▶ **Provided entries**:
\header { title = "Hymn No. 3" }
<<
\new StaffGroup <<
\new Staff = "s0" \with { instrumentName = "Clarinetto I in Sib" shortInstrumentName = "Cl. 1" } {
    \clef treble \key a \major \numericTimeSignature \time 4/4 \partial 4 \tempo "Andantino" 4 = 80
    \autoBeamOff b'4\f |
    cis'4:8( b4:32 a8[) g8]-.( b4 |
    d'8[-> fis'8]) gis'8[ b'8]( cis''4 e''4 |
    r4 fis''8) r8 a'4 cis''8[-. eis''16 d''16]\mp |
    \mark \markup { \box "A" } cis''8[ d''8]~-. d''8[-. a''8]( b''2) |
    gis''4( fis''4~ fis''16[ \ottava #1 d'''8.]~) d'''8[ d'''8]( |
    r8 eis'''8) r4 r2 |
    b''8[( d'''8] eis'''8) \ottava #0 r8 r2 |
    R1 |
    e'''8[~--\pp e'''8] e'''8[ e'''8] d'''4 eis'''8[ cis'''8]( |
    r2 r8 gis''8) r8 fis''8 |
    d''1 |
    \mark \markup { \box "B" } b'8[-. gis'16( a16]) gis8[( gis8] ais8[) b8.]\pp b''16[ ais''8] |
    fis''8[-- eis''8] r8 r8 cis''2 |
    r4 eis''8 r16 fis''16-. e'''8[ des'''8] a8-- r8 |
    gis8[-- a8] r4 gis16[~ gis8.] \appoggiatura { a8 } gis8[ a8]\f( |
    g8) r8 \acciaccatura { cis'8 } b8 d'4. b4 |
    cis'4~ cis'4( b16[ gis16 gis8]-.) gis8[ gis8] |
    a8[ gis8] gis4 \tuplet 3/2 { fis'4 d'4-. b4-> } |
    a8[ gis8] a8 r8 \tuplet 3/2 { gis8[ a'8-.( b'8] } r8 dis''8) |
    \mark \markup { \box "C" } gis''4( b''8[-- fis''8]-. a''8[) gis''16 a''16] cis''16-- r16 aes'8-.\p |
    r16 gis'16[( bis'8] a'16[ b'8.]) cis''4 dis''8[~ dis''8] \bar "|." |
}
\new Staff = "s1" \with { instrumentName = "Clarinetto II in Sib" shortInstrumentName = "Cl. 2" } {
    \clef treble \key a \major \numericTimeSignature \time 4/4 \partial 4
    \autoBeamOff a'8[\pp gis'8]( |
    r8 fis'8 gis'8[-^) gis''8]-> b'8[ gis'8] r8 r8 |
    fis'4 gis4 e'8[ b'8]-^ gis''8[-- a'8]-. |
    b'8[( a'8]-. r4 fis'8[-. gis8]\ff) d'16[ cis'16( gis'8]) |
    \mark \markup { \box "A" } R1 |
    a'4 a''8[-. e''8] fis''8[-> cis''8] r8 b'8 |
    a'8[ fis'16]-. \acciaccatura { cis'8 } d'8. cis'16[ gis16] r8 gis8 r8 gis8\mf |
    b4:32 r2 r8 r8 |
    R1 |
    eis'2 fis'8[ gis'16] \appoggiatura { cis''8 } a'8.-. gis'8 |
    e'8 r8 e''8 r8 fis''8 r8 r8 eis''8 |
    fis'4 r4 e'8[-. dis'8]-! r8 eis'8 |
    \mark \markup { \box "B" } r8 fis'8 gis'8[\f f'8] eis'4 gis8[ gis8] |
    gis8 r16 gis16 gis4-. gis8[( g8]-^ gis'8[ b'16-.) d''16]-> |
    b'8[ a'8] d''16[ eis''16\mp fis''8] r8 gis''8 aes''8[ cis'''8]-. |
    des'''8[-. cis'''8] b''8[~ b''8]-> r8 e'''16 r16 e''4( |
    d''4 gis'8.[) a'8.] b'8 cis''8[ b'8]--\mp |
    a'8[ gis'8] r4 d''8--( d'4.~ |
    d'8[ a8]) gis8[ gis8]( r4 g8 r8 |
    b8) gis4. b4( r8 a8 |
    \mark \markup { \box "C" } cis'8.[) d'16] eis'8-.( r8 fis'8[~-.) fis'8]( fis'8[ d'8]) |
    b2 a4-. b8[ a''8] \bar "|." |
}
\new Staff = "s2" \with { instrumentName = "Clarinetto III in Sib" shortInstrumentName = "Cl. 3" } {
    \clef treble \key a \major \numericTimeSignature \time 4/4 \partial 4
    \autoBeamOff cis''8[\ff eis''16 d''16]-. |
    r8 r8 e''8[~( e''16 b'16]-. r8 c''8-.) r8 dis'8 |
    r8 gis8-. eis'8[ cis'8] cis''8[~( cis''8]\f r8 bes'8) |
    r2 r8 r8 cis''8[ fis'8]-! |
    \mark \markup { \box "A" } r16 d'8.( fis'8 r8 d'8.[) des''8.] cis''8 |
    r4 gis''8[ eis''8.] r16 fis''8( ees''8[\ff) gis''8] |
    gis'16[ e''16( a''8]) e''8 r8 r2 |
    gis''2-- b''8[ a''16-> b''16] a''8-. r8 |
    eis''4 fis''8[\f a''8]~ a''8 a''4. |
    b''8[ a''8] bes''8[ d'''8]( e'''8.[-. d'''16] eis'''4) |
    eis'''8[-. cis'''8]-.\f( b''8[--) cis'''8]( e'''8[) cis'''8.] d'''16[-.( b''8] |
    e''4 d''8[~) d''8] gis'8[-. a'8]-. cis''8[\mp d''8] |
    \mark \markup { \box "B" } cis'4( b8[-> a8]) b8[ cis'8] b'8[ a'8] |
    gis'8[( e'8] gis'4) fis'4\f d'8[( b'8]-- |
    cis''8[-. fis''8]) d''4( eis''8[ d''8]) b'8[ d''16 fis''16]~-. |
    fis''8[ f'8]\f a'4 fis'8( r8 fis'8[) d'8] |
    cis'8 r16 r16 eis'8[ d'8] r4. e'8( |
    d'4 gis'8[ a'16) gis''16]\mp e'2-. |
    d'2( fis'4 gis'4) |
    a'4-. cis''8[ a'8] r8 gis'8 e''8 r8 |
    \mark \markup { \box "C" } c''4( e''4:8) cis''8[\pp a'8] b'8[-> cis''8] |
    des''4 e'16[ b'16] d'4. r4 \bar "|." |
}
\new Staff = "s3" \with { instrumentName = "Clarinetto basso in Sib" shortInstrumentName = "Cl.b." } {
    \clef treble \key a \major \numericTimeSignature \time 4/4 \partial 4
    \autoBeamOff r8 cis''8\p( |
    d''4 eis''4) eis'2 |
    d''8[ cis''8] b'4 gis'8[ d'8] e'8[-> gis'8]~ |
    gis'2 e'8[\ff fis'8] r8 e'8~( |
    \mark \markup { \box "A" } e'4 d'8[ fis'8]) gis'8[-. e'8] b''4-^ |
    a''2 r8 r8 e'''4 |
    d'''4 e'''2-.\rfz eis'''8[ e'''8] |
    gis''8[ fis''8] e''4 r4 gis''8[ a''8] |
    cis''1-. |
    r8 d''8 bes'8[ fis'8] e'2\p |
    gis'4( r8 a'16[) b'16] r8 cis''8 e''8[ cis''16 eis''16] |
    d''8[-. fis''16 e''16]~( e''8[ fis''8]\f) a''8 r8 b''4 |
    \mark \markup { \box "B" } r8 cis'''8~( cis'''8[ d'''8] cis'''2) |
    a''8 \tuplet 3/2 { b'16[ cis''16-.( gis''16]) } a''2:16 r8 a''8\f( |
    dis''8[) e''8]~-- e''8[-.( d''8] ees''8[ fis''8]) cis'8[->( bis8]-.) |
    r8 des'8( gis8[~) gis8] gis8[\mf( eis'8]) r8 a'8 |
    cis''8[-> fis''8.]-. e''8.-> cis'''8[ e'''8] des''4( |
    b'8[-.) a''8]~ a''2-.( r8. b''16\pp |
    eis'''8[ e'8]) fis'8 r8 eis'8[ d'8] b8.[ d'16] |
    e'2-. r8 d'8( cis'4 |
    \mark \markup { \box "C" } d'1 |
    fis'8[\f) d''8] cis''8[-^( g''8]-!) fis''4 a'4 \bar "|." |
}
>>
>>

--

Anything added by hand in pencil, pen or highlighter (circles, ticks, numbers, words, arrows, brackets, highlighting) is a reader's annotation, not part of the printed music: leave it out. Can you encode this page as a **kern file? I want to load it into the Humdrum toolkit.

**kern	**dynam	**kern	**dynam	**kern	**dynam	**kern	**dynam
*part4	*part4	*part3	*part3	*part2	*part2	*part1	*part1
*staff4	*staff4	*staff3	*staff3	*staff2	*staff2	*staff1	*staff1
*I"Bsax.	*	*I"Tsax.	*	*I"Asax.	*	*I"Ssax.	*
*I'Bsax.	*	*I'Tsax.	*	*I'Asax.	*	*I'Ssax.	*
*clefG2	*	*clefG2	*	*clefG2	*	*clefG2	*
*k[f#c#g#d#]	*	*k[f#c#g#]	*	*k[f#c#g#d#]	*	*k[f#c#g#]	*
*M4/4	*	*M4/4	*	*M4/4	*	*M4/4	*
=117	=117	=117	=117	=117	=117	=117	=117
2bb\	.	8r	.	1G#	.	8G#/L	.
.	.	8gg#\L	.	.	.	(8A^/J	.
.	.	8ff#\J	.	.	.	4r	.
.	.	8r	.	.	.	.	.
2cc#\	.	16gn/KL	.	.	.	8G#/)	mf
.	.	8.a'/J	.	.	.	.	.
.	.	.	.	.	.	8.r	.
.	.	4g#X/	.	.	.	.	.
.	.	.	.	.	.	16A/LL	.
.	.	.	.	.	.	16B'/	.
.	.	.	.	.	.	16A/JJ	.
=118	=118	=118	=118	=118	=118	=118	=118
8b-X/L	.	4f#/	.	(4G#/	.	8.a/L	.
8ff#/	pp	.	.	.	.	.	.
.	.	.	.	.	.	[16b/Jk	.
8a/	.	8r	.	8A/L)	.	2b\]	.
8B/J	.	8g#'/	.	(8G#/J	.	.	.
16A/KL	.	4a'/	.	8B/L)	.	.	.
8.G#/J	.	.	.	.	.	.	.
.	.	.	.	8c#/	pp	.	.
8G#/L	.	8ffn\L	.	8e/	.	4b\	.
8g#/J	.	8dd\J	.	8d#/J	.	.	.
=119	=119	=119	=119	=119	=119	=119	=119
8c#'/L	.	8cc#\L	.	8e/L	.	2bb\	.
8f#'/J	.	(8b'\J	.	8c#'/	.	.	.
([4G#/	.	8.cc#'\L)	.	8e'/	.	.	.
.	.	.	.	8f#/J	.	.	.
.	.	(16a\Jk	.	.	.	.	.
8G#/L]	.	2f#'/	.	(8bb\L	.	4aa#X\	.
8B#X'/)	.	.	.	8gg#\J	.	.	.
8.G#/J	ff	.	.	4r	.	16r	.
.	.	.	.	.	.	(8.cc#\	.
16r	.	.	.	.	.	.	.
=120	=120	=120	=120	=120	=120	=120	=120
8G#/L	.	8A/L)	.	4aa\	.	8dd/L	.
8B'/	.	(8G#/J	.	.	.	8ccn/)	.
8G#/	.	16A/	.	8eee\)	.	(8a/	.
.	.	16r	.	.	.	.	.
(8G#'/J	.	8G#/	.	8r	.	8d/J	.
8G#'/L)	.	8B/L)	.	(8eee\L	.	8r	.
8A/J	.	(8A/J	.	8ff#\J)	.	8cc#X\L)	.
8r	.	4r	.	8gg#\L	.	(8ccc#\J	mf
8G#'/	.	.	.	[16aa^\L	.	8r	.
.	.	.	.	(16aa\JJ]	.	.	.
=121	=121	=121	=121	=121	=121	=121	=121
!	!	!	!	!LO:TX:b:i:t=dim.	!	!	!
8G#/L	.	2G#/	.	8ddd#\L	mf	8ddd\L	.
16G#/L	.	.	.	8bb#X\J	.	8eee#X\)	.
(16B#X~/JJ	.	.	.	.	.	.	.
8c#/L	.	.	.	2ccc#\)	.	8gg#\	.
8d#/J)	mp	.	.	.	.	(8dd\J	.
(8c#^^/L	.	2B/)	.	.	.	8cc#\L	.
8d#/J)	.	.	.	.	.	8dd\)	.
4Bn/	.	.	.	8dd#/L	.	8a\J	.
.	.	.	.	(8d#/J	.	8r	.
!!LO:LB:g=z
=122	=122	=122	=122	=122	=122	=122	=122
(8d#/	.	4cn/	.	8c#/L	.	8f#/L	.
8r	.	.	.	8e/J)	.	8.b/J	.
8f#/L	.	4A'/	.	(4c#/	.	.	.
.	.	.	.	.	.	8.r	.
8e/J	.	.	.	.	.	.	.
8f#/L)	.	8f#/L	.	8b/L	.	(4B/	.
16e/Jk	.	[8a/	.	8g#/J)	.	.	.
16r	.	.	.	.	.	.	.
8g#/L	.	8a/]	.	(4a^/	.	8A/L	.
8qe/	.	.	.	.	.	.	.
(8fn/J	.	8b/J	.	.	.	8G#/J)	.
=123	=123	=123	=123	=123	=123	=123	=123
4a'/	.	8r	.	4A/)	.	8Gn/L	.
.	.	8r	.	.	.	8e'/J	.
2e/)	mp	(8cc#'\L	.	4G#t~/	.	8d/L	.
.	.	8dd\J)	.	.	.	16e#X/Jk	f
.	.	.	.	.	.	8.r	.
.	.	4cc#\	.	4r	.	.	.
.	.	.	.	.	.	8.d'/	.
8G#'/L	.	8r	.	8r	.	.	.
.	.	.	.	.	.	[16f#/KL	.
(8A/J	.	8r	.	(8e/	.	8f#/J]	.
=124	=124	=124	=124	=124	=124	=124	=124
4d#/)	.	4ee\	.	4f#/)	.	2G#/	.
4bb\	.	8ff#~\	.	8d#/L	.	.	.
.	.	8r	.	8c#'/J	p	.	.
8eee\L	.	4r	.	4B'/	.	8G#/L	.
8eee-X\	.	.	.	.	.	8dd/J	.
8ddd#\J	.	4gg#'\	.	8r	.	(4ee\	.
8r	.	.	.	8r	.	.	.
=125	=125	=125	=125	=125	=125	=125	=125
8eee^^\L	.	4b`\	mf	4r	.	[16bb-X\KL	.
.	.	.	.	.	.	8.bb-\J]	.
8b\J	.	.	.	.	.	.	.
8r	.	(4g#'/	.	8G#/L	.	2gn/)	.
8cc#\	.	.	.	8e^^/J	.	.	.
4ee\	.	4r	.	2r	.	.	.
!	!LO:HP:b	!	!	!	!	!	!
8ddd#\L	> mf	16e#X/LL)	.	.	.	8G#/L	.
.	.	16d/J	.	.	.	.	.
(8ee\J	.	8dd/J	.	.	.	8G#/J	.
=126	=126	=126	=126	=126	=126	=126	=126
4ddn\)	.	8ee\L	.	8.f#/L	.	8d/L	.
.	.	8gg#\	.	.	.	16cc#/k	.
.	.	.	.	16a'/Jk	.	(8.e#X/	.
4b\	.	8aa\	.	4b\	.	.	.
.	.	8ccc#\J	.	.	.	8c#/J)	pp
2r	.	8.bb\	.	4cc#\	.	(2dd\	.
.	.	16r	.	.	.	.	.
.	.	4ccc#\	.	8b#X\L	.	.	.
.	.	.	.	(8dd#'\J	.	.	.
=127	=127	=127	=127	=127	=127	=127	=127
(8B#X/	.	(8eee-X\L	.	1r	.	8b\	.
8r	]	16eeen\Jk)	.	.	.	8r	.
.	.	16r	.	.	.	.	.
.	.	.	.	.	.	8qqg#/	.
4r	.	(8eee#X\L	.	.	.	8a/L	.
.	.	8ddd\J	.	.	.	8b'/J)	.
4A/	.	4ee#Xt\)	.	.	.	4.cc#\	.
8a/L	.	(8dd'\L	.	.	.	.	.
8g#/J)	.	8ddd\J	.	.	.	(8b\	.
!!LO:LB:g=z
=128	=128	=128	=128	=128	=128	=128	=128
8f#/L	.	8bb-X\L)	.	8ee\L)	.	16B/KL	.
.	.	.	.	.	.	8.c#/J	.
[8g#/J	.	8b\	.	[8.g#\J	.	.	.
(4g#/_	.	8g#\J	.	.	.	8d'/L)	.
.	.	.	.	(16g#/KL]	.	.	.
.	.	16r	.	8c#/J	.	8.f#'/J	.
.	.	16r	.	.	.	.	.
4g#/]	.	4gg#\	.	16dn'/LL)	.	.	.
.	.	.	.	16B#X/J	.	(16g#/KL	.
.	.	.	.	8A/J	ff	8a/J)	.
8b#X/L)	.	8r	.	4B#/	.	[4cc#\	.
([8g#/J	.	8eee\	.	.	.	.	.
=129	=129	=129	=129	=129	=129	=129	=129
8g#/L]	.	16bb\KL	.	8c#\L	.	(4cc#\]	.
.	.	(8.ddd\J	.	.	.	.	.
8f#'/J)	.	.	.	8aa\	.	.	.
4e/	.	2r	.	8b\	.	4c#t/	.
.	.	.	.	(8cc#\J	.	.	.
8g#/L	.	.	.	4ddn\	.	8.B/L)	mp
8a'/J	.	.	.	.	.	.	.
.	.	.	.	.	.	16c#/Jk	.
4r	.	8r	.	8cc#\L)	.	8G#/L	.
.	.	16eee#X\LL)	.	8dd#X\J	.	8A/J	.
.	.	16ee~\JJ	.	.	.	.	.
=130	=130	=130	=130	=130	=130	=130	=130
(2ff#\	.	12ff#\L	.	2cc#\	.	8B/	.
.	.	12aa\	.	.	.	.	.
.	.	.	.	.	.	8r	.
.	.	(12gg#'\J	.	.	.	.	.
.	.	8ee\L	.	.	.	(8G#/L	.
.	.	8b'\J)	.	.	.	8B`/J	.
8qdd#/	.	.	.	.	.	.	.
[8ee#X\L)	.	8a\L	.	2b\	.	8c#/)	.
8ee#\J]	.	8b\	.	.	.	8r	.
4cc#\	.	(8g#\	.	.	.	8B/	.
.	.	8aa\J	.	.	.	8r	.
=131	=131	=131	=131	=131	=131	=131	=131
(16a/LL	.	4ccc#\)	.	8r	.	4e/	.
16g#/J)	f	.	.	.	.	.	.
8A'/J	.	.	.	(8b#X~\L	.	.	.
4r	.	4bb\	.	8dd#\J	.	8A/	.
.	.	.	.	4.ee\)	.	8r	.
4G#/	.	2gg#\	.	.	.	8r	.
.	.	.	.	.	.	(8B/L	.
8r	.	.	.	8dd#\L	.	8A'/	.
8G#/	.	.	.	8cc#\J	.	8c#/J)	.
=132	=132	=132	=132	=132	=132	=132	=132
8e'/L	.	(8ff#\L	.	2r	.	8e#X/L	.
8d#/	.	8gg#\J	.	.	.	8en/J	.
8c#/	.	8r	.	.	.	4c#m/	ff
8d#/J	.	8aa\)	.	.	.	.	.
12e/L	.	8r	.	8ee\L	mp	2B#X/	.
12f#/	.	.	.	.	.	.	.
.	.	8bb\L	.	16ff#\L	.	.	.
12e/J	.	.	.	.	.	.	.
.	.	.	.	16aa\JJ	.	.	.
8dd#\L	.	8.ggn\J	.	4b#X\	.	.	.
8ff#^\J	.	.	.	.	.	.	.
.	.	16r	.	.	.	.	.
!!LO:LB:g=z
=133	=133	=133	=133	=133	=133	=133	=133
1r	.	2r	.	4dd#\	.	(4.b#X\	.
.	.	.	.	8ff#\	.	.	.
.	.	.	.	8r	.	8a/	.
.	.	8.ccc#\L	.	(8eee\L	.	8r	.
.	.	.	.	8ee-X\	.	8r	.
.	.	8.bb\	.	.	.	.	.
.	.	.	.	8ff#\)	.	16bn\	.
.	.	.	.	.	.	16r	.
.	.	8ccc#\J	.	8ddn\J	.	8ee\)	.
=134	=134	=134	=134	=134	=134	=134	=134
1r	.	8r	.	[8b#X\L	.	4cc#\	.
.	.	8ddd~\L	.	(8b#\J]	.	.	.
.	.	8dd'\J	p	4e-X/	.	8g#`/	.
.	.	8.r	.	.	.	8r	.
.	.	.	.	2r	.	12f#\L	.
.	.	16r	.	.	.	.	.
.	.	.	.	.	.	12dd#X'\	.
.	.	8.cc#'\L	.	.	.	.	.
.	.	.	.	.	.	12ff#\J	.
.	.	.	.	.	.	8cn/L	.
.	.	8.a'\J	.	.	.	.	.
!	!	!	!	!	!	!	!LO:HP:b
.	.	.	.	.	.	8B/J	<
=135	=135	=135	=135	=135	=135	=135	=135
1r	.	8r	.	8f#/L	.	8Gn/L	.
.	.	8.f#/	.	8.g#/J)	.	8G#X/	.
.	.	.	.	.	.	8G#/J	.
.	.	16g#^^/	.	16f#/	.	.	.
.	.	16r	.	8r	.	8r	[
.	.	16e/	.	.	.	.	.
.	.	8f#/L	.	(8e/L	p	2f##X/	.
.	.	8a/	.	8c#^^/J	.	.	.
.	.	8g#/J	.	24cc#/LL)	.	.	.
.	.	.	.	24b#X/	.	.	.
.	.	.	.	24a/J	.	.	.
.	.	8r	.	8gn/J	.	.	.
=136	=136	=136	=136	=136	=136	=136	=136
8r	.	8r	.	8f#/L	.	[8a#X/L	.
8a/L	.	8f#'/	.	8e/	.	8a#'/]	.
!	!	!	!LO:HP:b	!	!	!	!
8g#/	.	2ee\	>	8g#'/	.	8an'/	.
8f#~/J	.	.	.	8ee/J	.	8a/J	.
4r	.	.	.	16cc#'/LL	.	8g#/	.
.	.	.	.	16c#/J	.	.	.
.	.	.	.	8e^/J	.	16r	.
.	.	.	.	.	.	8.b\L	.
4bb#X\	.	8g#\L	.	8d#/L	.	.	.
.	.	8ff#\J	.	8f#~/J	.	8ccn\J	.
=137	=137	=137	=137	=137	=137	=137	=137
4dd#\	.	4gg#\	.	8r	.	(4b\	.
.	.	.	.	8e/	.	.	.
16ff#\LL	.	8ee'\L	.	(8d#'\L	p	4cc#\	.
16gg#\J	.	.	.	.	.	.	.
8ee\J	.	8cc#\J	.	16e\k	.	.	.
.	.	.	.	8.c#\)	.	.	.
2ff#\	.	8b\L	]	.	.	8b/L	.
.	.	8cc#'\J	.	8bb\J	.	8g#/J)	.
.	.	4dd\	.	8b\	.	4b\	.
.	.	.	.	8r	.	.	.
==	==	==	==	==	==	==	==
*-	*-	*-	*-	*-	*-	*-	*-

==

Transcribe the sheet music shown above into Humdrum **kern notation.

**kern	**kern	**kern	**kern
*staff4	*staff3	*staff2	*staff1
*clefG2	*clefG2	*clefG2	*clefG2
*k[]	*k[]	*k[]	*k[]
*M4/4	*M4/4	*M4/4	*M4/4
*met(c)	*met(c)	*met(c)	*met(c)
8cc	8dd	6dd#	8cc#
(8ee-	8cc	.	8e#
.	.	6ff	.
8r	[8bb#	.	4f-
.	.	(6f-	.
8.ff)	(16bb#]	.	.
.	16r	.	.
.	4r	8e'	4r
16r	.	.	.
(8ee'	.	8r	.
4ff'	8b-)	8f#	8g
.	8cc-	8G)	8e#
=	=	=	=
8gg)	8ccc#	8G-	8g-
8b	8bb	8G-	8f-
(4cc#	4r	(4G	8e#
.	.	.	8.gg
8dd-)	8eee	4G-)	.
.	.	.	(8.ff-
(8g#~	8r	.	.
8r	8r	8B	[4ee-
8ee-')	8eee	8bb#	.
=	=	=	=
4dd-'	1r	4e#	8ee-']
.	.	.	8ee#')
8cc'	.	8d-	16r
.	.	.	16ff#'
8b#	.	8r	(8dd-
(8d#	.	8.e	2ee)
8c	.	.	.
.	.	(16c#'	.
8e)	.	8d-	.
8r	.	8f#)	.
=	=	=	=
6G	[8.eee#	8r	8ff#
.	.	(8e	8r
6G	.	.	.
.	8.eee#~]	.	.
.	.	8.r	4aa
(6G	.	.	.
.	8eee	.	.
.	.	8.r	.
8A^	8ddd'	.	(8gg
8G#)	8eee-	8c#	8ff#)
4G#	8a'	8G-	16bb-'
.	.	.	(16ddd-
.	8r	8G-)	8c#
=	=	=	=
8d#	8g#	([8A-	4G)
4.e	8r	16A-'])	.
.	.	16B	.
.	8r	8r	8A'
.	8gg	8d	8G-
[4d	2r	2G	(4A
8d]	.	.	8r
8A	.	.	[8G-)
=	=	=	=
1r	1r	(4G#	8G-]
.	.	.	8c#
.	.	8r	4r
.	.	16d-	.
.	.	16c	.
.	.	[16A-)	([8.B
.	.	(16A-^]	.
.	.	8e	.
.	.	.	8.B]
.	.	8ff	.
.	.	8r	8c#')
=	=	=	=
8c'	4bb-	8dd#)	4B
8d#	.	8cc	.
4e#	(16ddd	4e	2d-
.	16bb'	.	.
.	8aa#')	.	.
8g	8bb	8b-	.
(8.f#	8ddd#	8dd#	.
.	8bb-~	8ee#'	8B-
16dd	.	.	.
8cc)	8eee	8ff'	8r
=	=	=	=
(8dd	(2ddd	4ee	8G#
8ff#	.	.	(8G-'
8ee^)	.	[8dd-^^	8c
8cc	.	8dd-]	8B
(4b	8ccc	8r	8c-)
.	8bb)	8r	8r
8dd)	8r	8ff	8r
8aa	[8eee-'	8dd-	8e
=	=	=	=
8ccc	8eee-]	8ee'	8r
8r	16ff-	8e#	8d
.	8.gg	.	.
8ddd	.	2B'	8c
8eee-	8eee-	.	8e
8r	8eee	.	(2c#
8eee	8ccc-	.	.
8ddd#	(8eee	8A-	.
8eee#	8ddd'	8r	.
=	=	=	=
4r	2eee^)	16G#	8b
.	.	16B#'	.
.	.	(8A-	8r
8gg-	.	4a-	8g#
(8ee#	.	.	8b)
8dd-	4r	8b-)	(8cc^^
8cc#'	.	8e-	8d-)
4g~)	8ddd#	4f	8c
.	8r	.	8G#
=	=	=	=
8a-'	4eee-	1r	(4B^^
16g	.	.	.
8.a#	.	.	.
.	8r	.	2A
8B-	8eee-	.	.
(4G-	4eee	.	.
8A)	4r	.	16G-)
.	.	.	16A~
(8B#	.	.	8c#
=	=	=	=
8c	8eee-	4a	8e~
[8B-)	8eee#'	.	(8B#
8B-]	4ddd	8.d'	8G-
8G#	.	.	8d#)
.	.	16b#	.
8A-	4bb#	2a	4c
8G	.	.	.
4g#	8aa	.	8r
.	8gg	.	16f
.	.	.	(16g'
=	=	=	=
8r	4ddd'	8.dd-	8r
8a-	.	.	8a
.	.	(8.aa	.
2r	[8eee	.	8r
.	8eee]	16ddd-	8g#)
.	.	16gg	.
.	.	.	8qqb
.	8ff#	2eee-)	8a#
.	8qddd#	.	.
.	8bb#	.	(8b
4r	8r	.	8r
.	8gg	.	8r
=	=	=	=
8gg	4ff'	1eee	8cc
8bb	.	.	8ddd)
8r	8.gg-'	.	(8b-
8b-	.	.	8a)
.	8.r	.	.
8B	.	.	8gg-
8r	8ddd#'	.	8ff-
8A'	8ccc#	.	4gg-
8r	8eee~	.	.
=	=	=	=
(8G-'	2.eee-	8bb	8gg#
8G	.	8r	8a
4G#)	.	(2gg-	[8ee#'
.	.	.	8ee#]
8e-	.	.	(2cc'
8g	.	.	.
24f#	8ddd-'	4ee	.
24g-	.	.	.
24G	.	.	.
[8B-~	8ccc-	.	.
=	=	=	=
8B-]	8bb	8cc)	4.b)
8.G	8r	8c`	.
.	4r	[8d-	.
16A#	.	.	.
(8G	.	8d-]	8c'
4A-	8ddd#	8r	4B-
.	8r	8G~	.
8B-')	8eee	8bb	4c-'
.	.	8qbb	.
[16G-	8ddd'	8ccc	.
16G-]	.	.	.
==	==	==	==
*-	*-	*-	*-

▶ **Given task**: Pull out each line of the material above that contains the string "Tsax", and copy those lines in full.

▶ **Expected answer**:
*I"Bsax.	*	*I"Tsax.	*	*I"Asax.	*	*I"Ssax.	*
*I'Bsax.	*	*I'Tsax.	*	*I'Asax.	*	*I'Ssax.	*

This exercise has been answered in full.